Segment Start: Raw data

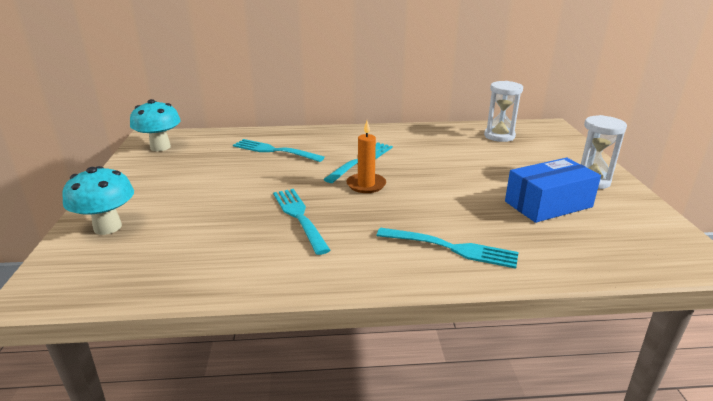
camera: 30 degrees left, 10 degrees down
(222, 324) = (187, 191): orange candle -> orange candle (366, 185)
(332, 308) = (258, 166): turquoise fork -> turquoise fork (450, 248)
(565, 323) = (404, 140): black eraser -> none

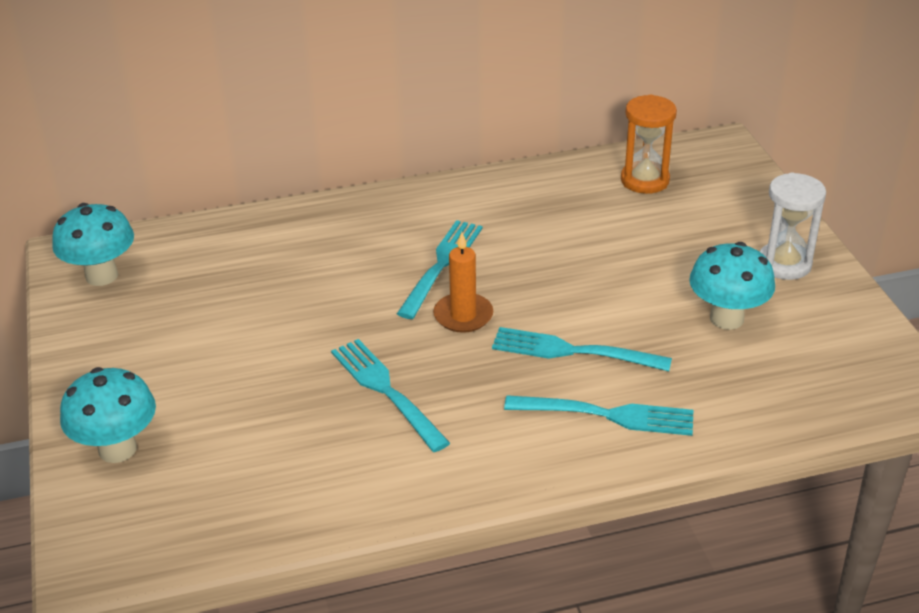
camera: 10 degrees left, 10 degrees up
(275, 151) = (297, 260): turquoise fork -> turquoise fork (574, 351)
(499, 136) = (645, 180): white hourglass -> orange hourglass
(548, 204) = (726, 318): blue box -> turquoise mushroom

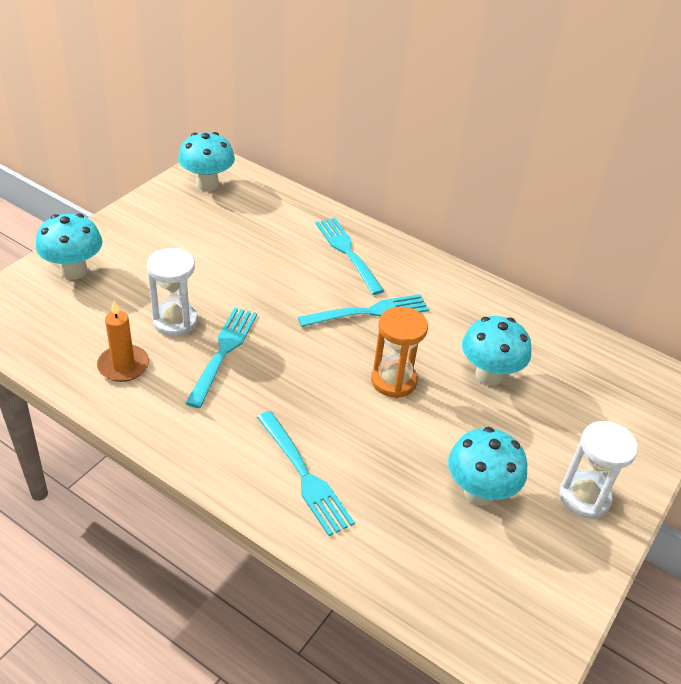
camera: 45 degrees right, 5 degrees up
(300, 405) = (175, 321): none -> white hourglass
(463, 315) = (330, 349): orange candle -> orange candle (123, 365)
(574, 351) = (352, 423): turquoise fork -> turquoise fork (348, 253)
(601, 238) = (489, 375): none -> turquoise mushroom
(645, 180) = (583, 365): orange hourglass -> orange hourglass (393, 381)

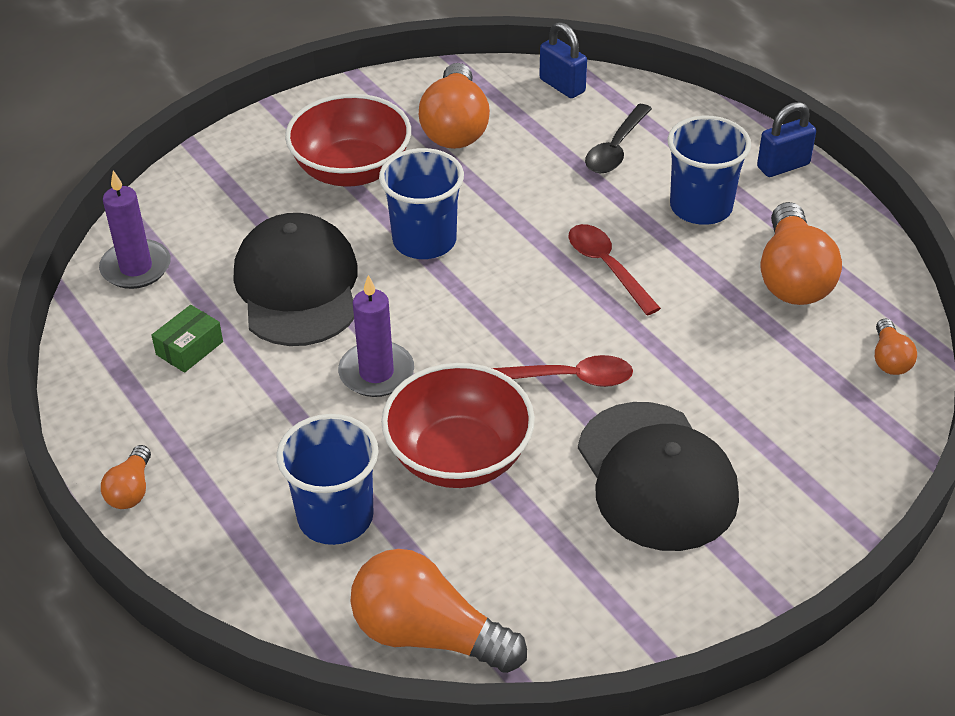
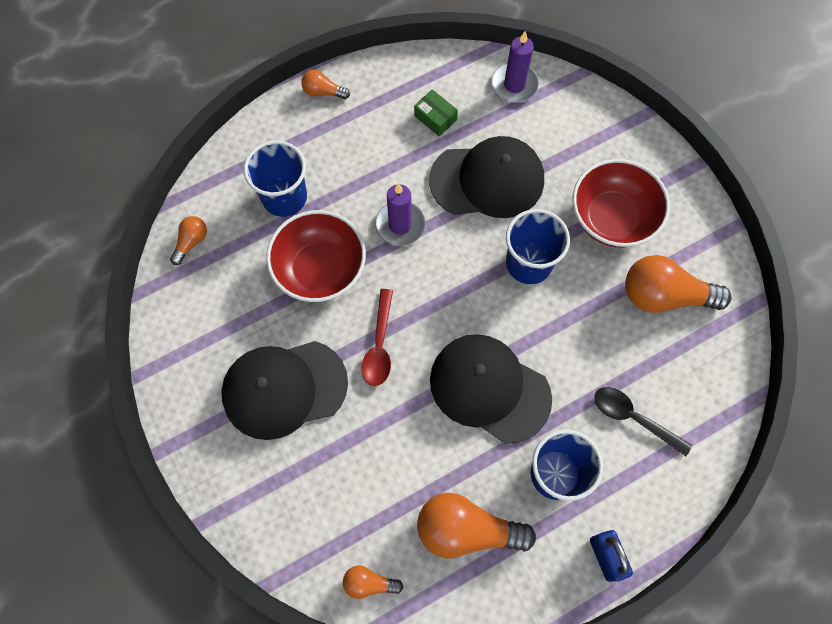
camera: 95 degrees right, 25 degrees up
(428, 634) = (191, 242): orange light bulb -> orange light bulb, size x0.50
(562, 86) = (721, 386): blue padlock -> none
(607, 267) = (489, 388): red spoon -> black cap

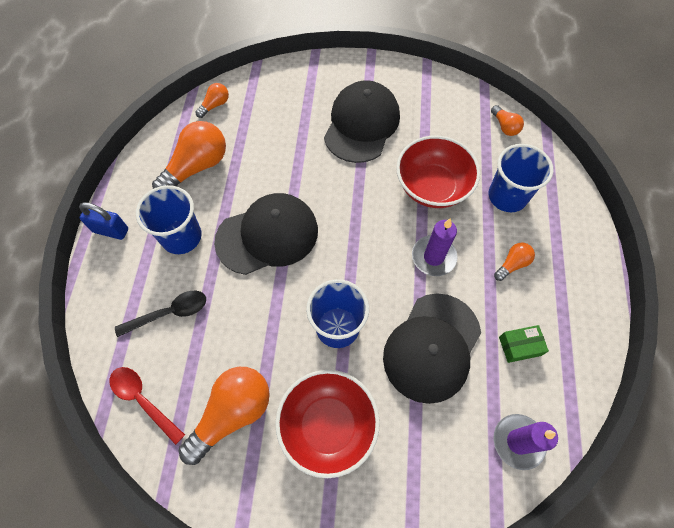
camera: 125 degrees right, 5 degrees down
(323, 92) = (595, 275): orange light bulb -> orange light bulb (512, 264)
(379, 345) = (350, 190): red spoon -> red spoon (143, 400)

Segment End: Raw data

Transcribe the records above verbatim. Do not carry over any picture.

▶ **Your response**
camera: 30 degrees left, 10 degrees down
(222, 324) = (187, 191): orange candle -> orange candle (366, 185)
(332, 308) = (258, 166): turquoise fork -> turquoise fork (450, 248)
(565, 323) = (404, 140): black eraser -> none

camera: 10 degrees left, 10 degrees up
(275, 151) = (297, 260): turquoise fork -> turquoise fork (574, 351)
(499, 136) = (645, 180): white hourglass -> orange hourglass
(548, 204) = (726, 318): blue box -> turquoise mushroom

camera: 45 degrees right, 5 degrees up
(300, 405) = (175, 321): none -> white hourglass
(463, 315) = (330, 349): orange candle -> orange candle (123, 365)
(574, 351) = (352, 423): turquoise fork -> turquoise fork (348, 253)
(601, 238) = (489, 375): none -> turquoise mushroom
(645, 180) = (583, 365): orange hourglass -> orange hourglass (393, 381)

camera: 95 degrees right, 25 degrees up
(428, 634) = (191, 242): orange light bulb -> orange light bulb, size x0.50
(562, 86) = (721, 386): blue padlock -> none
(607, 267) = (489, 388): red spoon -> black cap

camera: 125 degrees right, 5 degrees down
(323, 92) = (595, 275): orange light bulb -> orange light bulb (512, 264)
(379, 345) = (350, 190): red spoon -> red spoon (143, 400)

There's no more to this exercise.